WHAT YOU WILL DO.
Convert the records below into a Markdown table with the columns Row and Line, one numbered row per line, leaving out blank lines. Leave the pictures out of the answer.

EXTRACTED INFORMATION.
--- START ---

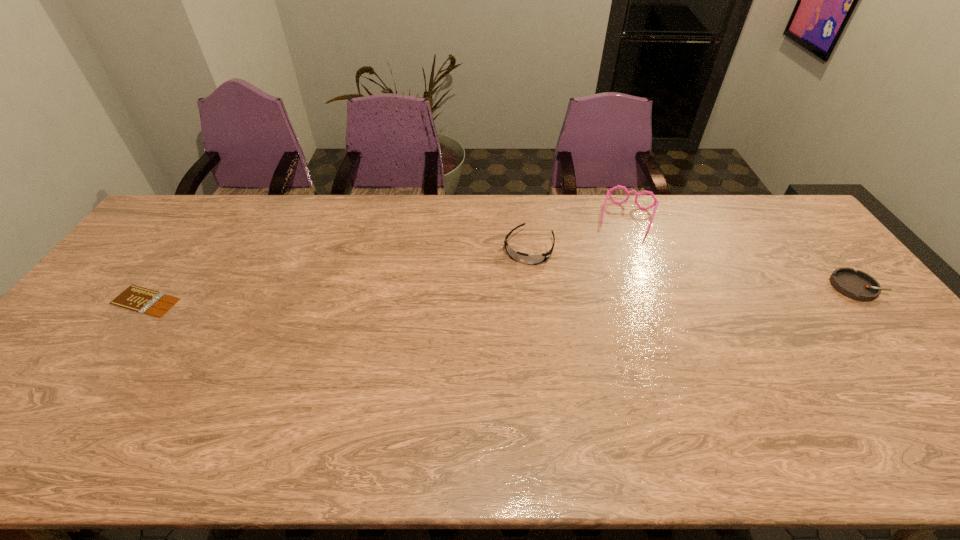
This screenshot has height=540, width=960. In order to click on vacant space situated 0.350m on the lenses of the second tallest object in this screenshot , I will do `click(478, 353)`.

Locate an element on the screen. The height and width of the screenshot is (540, 960). vacant space located 0.210m on the lenses of the second tallest object is located at coordinates (497, 314).

The width and height of the screenshot is (960, 540). Identify the location of vacant space positioned 0.190m on the lenses of the second tallest object. (500, 309).

At what (x,y) coordinates should I click in order to perform the action: click on vacant space located 0.120m on the arms of the spectacles. Please return your answer as a coordinate pair (x, y). Looking at the image, I should click on (617, 261).

Identify the location of vacant space located 0.360m on the arms of the spectacles. coord(602,316).

Find the location of a particular element. The height and width of the screenshot is (540, 960). free spot located 0.310m on the arms of the spectacles is located at coordinates (605, 303).

You are a GUI agent. You are given a task and a screenshot of the screen. Output one action in this format:
    pyautogui.click(x=<x>, y=<y>)
    Task: Click on the sunglasses that is at the far edge
    This screenshot has height=540, width=960.
    Given the screenshot: What is the action you would take?
    pyautogui.click(x=516, y=255)

The image size is (960, 540). Find the location of `spectacles located at the far edge`. spectacles located at the far edge is located at coordinates (656, 201).

Identify the location of object that is at the left edge. The height and width of the screenshot is (540, 960). (135, 298).

Where is `object that is at the right edge`? The height and width of the screenshot is (540, 960). object that is at the right edge is located at coordinates (857, 285).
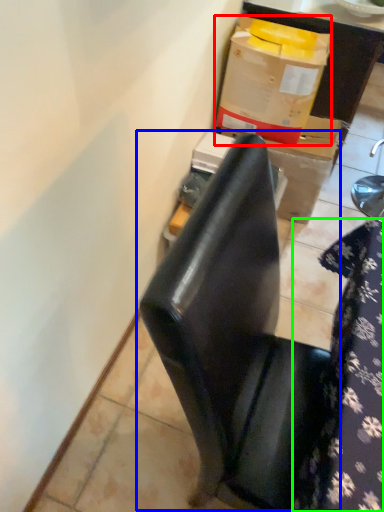
Question: Considering the real-world distances, which object is farthest from box (highlighted by a red box)? chair (highlighted by a blue box) or tablecloth (highlighted by a green box)?

Choices:
 (A) chair
 (B) tablecloth

Answer: (A)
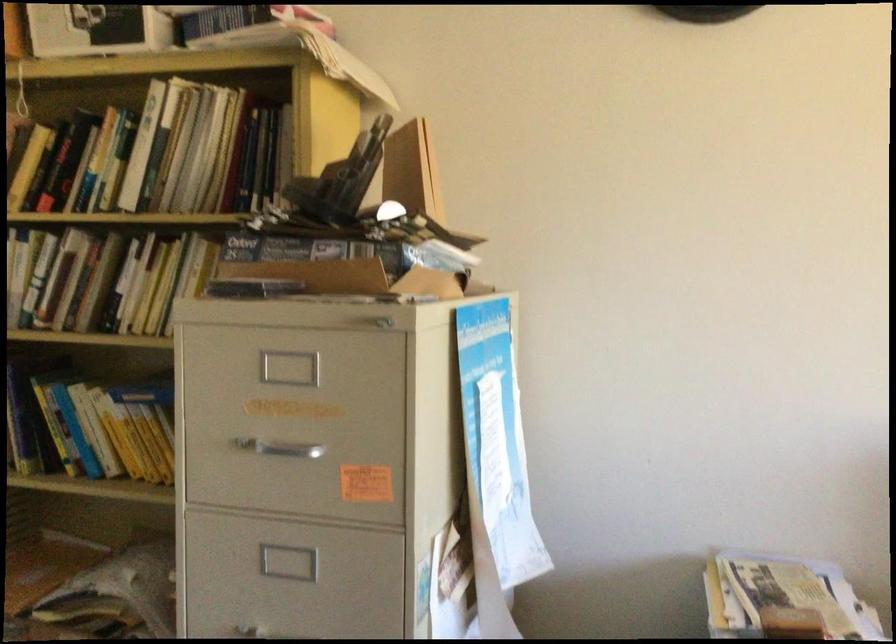
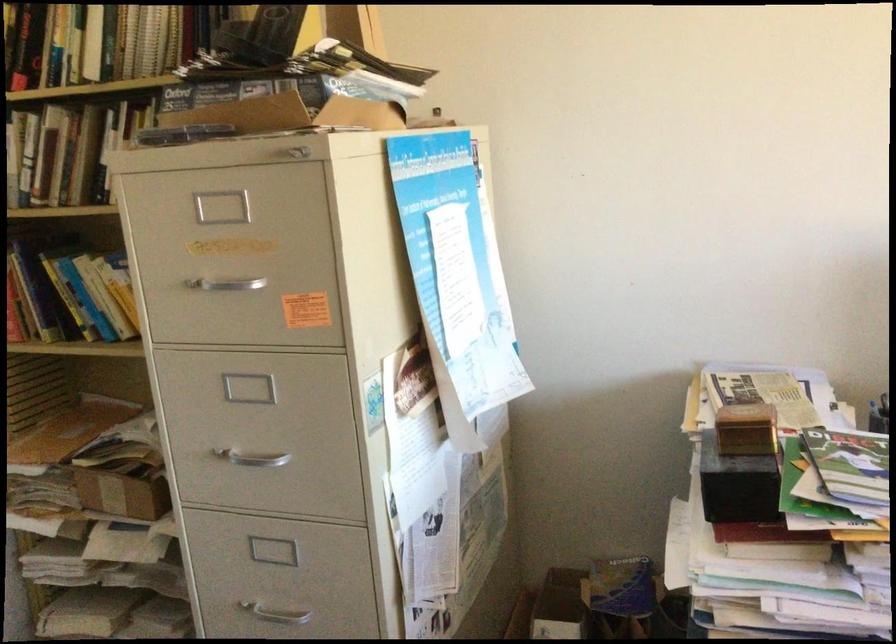
Where in the second image is the point corresponding to point (281, 447) from the first image?

(224, 283)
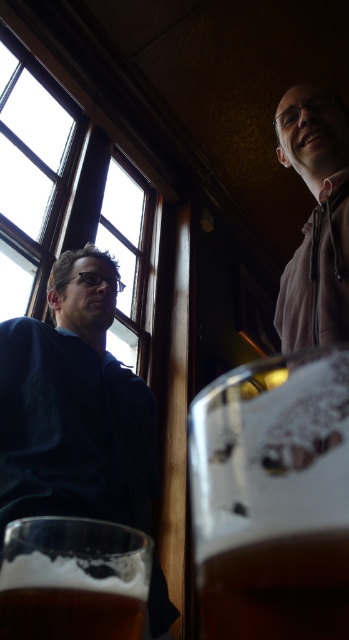
Based on the photo, can you confirm if foamy amber glass at lower right is shorter than wooden frame window at left?

Yes.

Which is behind, point (257, 378) or point (70, 100)?

Point (70, 100)

Locate an element on the screen. foamy amber glass at lower right is located at coordinates (272, 499).

Which is behind, point (90, 355) or point (57, 112)?

Point (57, 112)

Does point (46, 326) come closer to viewer compared to point (129, 300)?

Yes, point (46, 326) is closer to viewer.

Where is `dark blue shirt at left`? This screenshot has width=349, height=640. dark blue shirt at left is located at coordinates (75, 406).

Where is `dark blue shirt at left`? The width and height of the screenshot is (349, 640). dark blue shirt at left is located at coordinates (75, 406).

Who is positioned more to the right, gray hoodie at upper right or brown frothy beer at lower center?

Positioned to the right is gray hoodie at upper right.

Does point (308, 316) come closer to viewer compared to point (233, 611)?

No, (308, 316) is further to viewer.

Between point (322, 209) and point (225, 572), which one is positioned in front?

Point (225, 572)

Where is `gray hoodie at upper right`? gray hoodie at upper right is located at coordinates (315, 220).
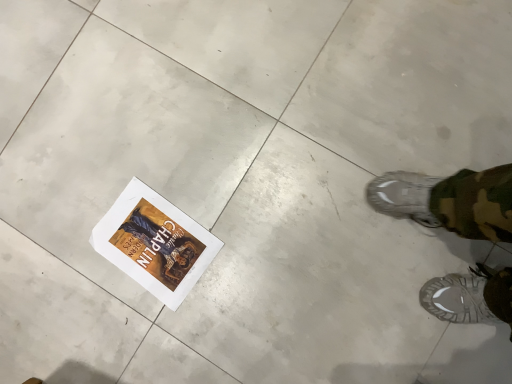
Identify the location of white paper postcard at lower left. This screenshot has width=512, height=384. (154, 243).

What do you see at coordinates (154, 243) in the screenshot? The height and width of the screenshot is (384, 512). I see `white paper postcard at lower left` at bounding box center [154, 243].

The height and width of the screenshot is (384, 512). I want to click on white paper postcard at lower left, so click(154, 243).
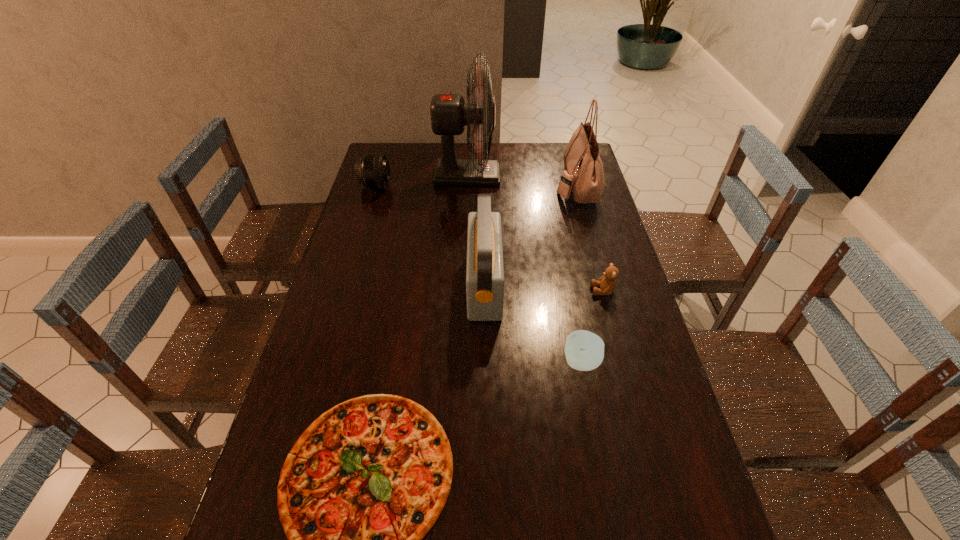
The height and width of the screenshot is (540, 960). What are the coordinates of `the tallest object` in the screenshot? It's located at (449, 113).

This screenshot has width=960, height=540. I want to click on the second tallest object, so [583, 176].

Image resolution: width=960 pixels, height=540 pixels. Identify the location of the third tallest object. (485, 280).

Locate an element on the screen. This screenshot has width=960, height=540. telephoto lens is located at coordinates (372, 170).

You are a GUI agent. You are given a task and a screenshot of the screen. Output one action in this format:
    pyautogui.click(x=<x>, y=<y>)
    Task: Click on the sixth farthest object
    
    Given the screenshot: What is the action you would take?
    pyautogui.click(x=584, y=350)

Locate an element on the screen. teddy bear is located at coordinates (607, 283).

Where is `vacant area located on the front-facing side of the fan`? The width and height of the screenshot is (960, 540). vacant area located on the front-facing side of the fan is located at coordinates (517, 177).

This screenshot has width=960, height=540. Find the location of `free spot located 0.280m on the side of the handbag with the attached pouch`. free spot located 0.280m on the side of the handbag with the attached pouch is located at coordinates click(483, 186).

Find the location of a particular element. free location located 0.240m on the side of the handbag with the attached pouch is located at coordinates (493, 186).

Where is `vacant region located 0.140m on the side of the handbag with the attached pouch`? Image resolution: width=960 pixels, height=540 pixels. vacant region located 0.140m on the side of the handbag with the attached pouch is located at coordinates (519, 186).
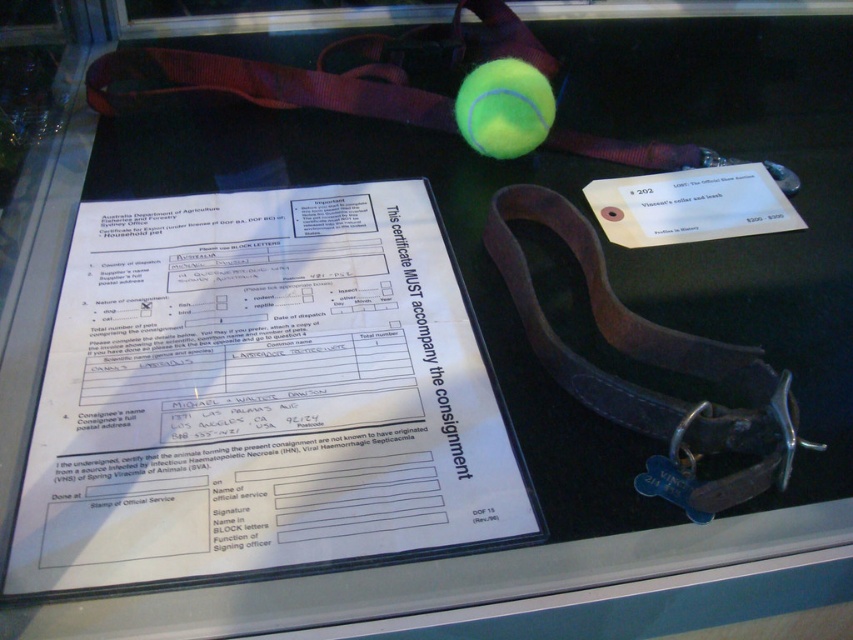
You are a customer in a pet store looking at a display case. The case has a document on the left and a brown leather dog collar with a blue tag on the right. There is also a point marked at coordinates (650,364). Where is this point located in relation to the items in the display case?

The point at coordinates (650,364) is located on the brown leather collar at center.

You are a delivery person who needs to measure the distance between the document and the camera. The document is located at point (486, 252). Can you confirm the distance?

The distance between point (486, 252) and the camera is 37.10 inches.

You are a veterinarian examining the items in the display case. You need to determine which item has a greater width between the brown leather collar at center and the green rubber tennis ball at upper center. Which one is wider?

The brown leather collar at center has a larger width than the green rubber tennis ball at upper center.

--- END ---

EXERCISE OUTPUT.
| Row | Line |
|---|---|
| 1 | This screenshot has height=540, width=960. In order to click on vacant space situated 0.350m on the lenses of the second tallest object in this screenshot , I will do `click(478, 353)`. |
| 2 | Locate an element on the screen. The height and width of the screenshot is (540, 960). vacant space located 0.210m on the lenses of the second tallest object is located at coordinates (497, 314). |
| 3 | The width and height of the screenshot is (960, 540). Identify the location of vacant space positioned 0.190m on the lenses of the second tallest object. (500, 309). |
| 4 | At what (x,y) coordinates should I click in order to perform the action: click on vacant space located 0.120m on the arms of the spectacles. Please return your answer as a coordinate pair (x, y). Looking at the image, I should click on (617, 261). |
| 5 | Identify the location of vacant space located 0.360m on the arms of the spectacles. coord(602,316). |
| 6 | Find the location of a particular element. The height and width of the screenshot is (540, 960). free spot located 0.310m on the arms of the spectacles is located at coordinates (605, 303). |
| 7 | You are a GUI agent. You are given a task and a screenshot of the screen. Output one action in this format: |
| 8 |     pyautogui.click(x=<x>, y=<y>) |
| 9 |     Task: Click on the sunglasses that is at the far edge |
| 10 |     This screenshot has height=540, width=960. |
| 11 |     Given the screenshot: What is the action you would take? |
| 12 |     pyautogui.click(x=516, y=255) |
| 13 | The image size is (960, 540). Find the location of `spectacles located at the far edge`. spectacles located at the far edge is located at coordinates (656, 201). |
| 14 | Identify the location of object that is at the left edge. The height and width of the screenshot is (540, 960). (135, 298). |
| 15 | Where is `object that is at the right edge`? The height and width of the screenshot is (540, 960). object that is at the right edge is located at coordinates (857, 285). |
| 16 | Question: Considering the real-world distances, which object is farthest from box (highlighted by a red box)? chair (highlighted by a blue box) or tablecloth (highlighted by a green box)? |
| 17 | Choices: |
| 18 |  (A) chair |
| 19 |  (B) tablecloth |
| 20 | Answer: (A) |
| 21 | Where in the second image is the point corresponding to point (281, 447) from the first image? |
| 22 | (224, 283) |
| 23 | Based on the photo, can you confirm if foamy amber glass at lower right is shorter than wooden frame window at left? |
| 24 | Yes. |
| 25 | Which is behind, point (257, 378) or point (70, 100)? |
| 26 | Point (70, 100) |
| 27 | Locate an element on the screen. foamy amber glass at lower right is located at coordinates (272, 499). |
| 28 | Which is behind, point (90, 355) or point (57, 112)? |
| 29 | Point (57, 112) |
| 30 | Does point (46, 326) come closer to viewer compared to point (129, 300)? |
| 31 | Yes, point (46, 326) is closer to viewer. |
| 32 | Where is `dark blue shirt at left`? This screenshot has width=349, height=640. dark blue shirt at left is located at coordinates (75, 406). |
| 33 | Where is `dark blue shirt at left`? The width and height of the screenshot is (349, 640). dark blue shirt at left is located at coordinates (75, 406). |
| 34 | Who is positioned more to the right, gray hoodie at upper right or brown frothy beer at lower center? |
| 35 | Positioned to the right is gray hoodie at upper right. |
| 36 | Does point (308, 316) come closer to viewer compared to point (233, 611)? |
| 37 | No, (308, 316) is further to viewer. |
| 38 | Between point (322, 209) and point (225, 572), which one is positioned in front? |
| 39 | Point (225, 572) |
| 40 | Where is `gray hoodie at upper right`? gray hoodie at upper right is located at coordinates (315, 220). |
| 41 | Identify the location of white paper postcard at lower left. This screenshot has width=512, height=384. (154, 243). |
| 42 | What do you see at coordinates (154, 243) in the screenshot? The height and width of the screenshot is (384, 512). I see `white paper postcard at lower left` at bounding box center [154, 243]. |
| 43 | The height and width of the screenshot is (384, 512). I want to click on white paper postcard at lower left, so click(154, 243). |
| 44 | The height and width of the screenshot is (540, 960). What are the coordinates of `the tallest object` in the screenshot? It's located at (449, 113). |
| 45 | This screenshot has width=960, height=540. I want to click on the second tallest object, so [583, 176]. |
| 46 | Image resolution: width=960 pixels, height=540 pixels. Identify the location of the third tallest object. (485, 280). |
| 47 | Locate an element on the screen. This screenshot has width=960, height=540. telephoto lens is located at coordinates (372, 170). |
| 48 | You are a GUI agent. You are given a task and a screenshot of the screen. Output one action in this format: |
| 49 |     pyautogui.click(x=<x>, y=<y>) |
| 50 |     Task: Click on the sixth farthest object |
| 51 |     Given the screenshot: What is the action you would take? |
| 52 |     pyautogui.click(x=584, y=350) |
| 53 | Locate an element on the screen. teddy bear is located at coordinates (607, 283). |
| 54 | Where is `vacant area located on the front-facing side of the fan`? The width and height of the screenshot is (960, 540). vacant area located on the front-facing side of the fan is located at coordinates (517, 177). |
| 55 | This screenshot has width=960, height=540. Find the location of `free spot located 0.280m on the side of the handbag with the attached pouch`. free spot located 0.280m on the side of the handbag with the attached pouch is located at coordinates click(483, 186). |
| 56 | Find the location of a particular element. free location located 0.240m on the side of the handbag with the attached pouch is located at coordinates (493, 186). |
| 57 | Where is `vacant region located 0.140m on the side of the handbag with the attached pouch`? Image resolution: width=960 pixels, height=540 pixels. vacant region located 0.140m on the side of the handbag with the attached pouch is located at coordinates (519, 186). |
| 58 | You are a customer in a pet store looking at a display case. The case has a document on the left and a brown leather dog collar with a blue tag on the right. There is also a point marked at coordinates (650,364). Where is this point located in relation to the items in the display case? |
| 59 | The point at coordinates (650,364) is located on the brown leather collar at center. |
| 60 | You are a delivery person who needs to measure the distance between the document and the camera. The document is located at point (486, 252). Can you confirm the distance? |
| 61 | The distance between point (486, 252) and the camera is 37.10 inches. |
| 62 | You are a veterinarian examining the items in the display case. You need to determine which item has a greater width between the brown leather collar at center and the green rubber tennis ball at upper center. Which one is wider? |
| 63 | The brown leather collar at center has a larger width than the green rubber tennis ball at upper center. |